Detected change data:

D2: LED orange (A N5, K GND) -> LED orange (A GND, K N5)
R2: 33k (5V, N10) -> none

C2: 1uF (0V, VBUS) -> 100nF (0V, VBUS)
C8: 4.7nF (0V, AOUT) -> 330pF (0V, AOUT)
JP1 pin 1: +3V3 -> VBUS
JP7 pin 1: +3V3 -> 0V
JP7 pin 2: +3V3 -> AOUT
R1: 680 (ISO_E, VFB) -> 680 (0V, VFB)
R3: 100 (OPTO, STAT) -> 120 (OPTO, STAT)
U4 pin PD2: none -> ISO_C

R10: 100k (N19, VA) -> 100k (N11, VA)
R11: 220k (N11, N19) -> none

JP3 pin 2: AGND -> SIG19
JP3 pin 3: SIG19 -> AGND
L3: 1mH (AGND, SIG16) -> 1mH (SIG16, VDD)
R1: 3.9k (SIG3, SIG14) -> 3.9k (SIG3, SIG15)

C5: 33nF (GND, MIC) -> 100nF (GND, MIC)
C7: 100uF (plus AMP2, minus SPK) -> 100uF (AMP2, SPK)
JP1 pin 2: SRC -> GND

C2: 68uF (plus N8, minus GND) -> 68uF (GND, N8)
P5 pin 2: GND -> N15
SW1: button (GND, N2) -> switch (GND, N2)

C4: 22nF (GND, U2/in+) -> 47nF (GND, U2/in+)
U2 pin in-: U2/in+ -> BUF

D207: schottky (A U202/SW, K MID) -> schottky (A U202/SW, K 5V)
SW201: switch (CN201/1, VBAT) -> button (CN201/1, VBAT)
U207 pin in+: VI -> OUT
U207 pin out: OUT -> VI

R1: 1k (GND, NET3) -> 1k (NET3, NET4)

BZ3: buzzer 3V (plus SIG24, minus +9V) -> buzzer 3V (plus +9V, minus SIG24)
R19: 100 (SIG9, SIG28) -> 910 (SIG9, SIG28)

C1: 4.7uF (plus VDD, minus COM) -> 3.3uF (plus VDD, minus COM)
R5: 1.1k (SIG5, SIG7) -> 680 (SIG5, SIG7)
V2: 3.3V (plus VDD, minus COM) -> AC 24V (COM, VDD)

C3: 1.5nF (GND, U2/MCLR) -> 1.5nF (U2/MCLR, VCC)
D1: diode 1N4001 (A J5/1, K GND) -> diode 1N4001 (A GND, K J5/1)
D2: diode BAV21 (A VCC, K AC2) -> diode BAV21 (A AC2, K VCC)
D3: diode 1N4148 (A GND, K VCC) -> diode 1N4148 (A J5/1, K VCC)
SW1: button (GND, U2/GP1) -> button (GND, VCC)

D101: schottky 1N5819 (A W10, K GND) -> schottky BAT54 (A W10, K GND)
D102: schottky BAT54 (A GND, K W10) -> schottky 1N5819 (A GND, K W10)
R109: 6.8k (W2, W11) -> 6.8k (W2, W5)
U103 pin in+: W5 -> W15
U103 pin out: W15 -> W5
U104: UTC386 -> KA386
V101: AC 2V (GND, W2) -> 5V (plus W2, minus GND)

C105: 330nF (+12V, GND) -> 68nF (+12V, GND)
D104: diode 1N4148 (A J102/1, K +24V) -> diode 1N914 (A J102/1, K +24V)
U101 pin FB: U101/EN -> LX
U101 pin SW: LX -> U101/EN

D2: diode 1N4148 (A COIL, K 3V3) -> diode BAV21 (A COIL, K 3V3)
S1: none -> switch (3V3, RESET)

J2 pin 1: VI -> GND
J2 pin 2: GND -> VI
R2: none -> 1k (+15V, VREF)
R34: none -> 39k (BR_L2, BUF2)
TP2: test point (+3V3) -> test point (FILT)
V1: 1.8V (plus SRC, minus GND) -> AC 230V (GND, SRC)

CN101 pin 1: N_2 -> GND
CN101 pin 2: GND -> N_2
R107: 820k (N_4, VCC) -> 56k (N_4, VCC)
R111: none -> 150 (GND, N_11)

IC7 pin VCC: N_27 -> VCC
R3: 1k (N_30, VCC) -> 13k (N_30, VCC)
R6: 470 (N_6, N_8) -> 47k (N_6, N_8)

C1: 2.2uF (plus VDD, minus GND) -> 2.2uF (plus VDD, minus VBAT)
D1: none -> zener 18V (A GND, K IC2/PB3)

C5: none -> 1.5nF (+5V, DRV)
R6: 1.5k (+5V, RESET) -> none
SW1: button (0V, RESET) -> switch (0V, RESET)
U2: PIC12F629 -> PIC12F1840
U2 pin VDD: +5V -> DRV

TO DO.
Retype only this range exactly: the first line of the data through the line where "D101: schottky 1N5819" appears.

RESULT FOR THIS TASK.
D2: LED orange (A N5, K GND) -> LED orange (A GND, K N5)
R2: 33k (5V, N10) -> none

C2: 1uF (0V, VBUS) -> 100nF (0V, VBUS)
C8: 4.7nF (0V, AOUT) -> 330pF (0V, AOUT)
JP1 pin 1: +3V3 -> VBUS
JP7 pin 1: +3V3 -> 0V
JP7 pin 2: +3V3 -> AOUT
R1: 680 (ISO_E, VFB) -> 680 (0V, VFB)
R3: 100 (OPTO, STAT) -> 120 (OPTO, STAT)
U4 pin PD2: none -> ISO_C

R10: 100k (N19, VA) -> 100k (N11, VA)
R11: 220k (N11, N19) -> none

JP3 pin 2: AGND -> SIG19
JP3 pin 3: SIG19 -> AGND
L3: 1mH (AGND, SIG16) -> 1mH (SIG16, VDD)
R1: 3.9k (SIG3, SIG14) -> 3.9k (SIG3, SIG15)

C5: 33nF (GND, MIC) -> 100nF (GND, MIC)
C7: 100uF (plus AMP2, minus SPK) -> 100uF (AMP2, SPK)
JP1 pin 2: SRC -> GND

C2: 68uF (plus N8, minus GND) -> 68uF (GND, N8)
P5 pin 2: GND -> N15
SW1: button (GND, N2) -> switch (GND, N2)

C4: 22nF (GND, U2/in+) -> 47nF (GND, U2/in+)
U2 pin in-: U2/in+ -> BUF

D207: schottky (A U202/SW, K MID) -> schottky (A U202/SW, K 5V)
SW201: switch (CN201/1, VBAT) -> button (CN201/1, VBAT)
U207 pin in+: VI -> OUT
U207 pin out: OUT -> VI

R1: 1k (GND, NET3) -> 1k (NET3, NET4)

BZ3: buzzer 3V (plus SIG24, minus +9V) -> buzzer 3V (plus +9V, minus SIG24)
R19: 100 (SIG9, SIG28) -> 910 (SIG9, SIG28)

C1: 4.7uF (plus VDD, minus COM) -> 3.3uF (plus VDD, minus COM)
R5: 1.1k (SIG5, SIG7) -> 680 (SIG5, SIG7)
V2: 3.3V (plus VDD, minus COM) -> AC 24V (COM, VDD)

C3: 1.5nF (GND, U2/MCLR) -> 1.5nF (U2/MCLR, VCC)
D1: diode 1N4001 (A J5/1, K GND) -> diode 1N4001 (A GND, K J5/1)
D2: diode BAV21 (A VCC, K AC2) -> diode BAV21 (A AC2, K VCC)
D3: diode 1N4148 (A GND, K VCC) -> diode 1N4148 (A J5/1, K VCC)
SW1: button (GND, U2/GP1) -> button (GND, VCC)

D101: schottky 1N5819 (A W10, K GND) -> schottky BAT54 (A W10, K GND)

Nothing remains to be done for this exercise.